START

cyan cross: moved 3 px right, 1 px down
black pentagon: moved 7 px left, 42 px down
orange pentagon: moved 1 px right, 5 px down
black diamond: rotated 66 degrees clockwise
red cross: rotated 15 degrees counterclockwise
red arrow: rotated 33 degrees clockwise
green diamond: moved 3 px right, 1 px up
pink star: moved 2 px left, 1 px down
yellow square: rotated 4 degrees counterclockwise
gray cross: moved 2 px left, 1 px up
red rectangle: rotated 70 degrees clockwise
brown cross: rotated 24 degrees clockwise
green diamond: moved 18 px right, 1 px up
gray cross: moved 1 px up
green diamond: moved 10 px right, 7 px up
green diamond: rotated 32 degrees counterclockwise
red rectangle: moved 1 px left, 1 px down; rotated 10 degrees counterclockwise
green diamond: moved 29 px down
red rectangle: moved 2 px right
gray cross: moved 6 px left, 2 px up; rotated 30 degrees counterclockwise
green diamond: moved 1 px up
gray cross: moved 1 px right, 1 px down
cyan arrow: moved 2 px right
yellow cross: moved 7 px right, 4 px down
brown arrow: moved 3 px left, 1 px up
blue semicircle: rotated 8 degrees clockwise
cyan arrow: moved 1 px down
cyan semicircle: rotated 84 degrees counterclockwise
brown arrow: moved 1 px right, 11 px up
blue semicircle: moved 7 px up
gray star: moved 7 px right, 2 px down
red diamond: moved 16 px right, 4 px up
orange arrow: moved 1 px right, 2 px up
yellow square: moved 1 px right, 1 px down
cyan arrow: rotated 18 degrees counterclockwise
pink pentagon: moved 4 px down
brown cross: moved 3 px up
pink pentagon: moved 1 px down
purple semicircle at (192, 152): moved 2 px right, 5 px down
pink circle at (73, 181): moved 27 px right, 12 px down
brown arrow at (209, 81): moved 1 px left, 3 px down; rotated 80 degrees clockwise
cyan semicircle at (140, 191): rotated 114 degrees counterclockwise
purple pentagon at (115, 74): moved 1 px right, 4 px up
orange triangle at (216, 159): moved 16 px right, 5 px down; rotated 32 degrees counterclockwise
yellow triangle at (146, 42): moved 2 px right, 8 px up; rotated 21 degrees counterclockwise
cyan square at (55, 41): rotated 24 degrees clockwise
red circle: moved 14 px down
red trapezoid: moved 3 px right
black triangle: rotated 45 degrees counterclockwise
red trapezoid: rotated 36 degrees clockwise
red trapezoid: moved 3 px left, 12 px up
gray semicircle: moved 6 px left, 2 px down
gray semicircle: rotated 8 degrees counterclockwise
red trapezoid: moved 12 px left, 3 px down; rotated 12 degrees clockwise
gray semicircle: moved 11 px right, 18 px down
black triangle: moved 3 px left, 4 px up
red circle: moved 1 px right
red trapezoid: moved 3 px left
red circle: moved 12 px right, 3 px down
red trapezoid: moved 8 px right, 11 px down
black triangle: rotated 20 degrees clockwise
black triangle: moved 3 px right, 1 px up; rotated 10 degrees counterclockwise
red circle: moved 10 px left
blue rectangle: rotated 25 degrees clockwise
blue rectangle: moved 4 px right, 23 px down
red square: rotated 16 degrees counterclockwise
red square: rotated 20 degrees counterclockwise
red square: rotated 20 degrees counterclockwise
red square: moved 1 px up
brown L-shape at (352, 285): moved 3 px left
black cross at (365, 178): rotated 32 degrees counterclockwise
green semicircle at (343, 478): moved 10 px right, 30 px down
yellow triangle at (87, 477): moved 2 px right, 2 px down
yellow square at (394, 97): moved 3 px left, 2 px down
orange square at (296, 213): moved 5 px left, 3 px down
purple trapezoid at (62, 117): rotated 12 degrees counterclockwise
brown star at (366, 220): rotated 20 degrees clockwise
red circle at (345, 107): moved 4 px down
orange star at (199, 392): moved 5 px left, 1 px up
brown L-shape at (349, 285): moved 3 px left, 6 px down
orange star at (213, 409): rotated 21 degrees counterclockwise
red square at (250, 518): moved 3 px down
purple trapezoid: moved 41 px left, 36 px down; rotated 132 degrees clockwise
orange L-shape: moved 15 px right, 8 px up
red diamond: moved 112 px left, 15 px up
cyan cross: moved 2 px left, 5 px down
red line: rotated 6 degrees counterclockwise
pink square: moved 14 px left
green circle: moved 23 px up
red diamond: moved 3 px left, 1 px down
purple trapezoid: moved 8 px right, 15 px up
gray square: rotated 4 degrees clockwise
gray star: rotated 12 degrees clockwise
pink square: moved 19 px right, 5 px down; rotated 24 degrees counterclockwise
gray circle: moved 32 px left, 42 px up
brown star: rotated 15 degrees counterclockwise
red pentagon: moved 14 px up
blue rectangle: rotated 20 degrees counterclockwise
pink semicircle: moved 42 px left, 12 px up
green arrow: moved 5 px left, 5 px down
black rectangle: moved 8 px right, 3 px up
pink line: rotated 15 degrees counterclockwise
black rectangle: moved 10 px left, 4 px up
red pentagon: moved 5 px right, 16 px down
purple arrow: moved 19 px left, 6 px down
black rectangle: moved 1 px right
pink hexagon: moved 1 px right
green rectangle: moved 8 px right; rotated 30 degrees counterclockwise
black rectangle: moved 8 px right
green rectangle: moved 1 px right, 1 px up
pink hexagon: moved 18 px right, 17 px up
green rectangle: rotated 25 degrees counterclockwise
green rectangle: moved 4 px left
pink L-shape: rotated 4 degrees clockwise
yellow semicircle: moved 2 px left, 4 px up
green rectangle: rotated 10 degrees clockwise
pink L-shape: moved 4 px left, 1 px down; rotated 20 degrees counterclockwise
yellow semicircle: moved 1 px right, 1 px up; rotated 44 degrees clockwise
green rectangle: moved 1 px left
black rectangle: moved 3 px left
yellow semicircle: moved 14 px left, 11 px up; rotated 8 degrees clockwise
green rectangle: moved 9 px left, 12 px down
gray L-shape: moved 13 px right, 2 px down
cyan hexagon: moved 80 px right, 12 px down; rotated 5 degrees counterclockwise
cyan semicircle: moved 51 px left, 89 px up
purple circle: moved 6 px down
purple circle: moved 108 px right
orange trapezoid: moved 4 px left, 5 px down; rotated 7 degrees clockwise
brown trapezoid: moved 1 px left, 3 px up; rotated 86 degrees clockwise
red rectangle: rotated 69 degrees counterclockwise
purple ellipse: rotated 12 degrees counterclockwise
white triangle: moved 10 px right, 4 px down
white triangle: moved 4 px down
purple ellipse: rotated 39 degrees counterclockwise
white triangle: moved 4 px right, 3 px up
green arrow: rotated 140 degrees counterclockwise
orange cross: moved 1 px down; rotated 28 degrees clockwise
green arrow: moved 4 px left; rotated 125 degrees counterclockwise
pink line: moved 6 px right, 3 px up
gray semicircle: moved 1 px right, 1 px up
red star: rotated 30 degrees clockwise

END

- _What is required_
Please reproduce the rows above word for word, starting with the first row and ending with the line containing "yellow cross: moved 7 px right, 4 px down", with both included.

- _Completed exercise_
cyan cross: moved 3 px right, 1 px down
black pentagon: moved 7 px left, 42 px down
orange pentagon: moved 1 px right, 5 px down
black diamond: rotated 66 degrees clockwise
red cross: rotated 15 degrees counterclockwise
red arrow: rotated 33 degrees clockwise
green diamond: moved 3 px right, 1 px up
pink star: moved 2 px left, 1 px down
yellow square: rotated 4 degrees counterclockwise
gray cross: moved 2 px left, 1 px up
red rectangle: rotated 70 degrees clockwise
brown cross: rotated 24 degrees clockwise
green diamond: moved 18 px right, 1 px up
gray cross: moved 1 px up
green diamond: moved 10 px right, 7 px up
green diamond: rotated 32 degrees counterclockwise
red rectangle: moved 1 px left, 1 px down; rotated 10 degrees counterclockwise
green diamond: moved 29 px down
red rectangle: moved 2 px right
gray cross: moved 6 px left, 2 px up; rotated 30 degrees counterclockwise
green diamond: moved 1 px up
gray cross: moved 1 px right, 1 px down
cyan arrow: moved 2 px right
yellow cross: moved 7 px right, 4 px down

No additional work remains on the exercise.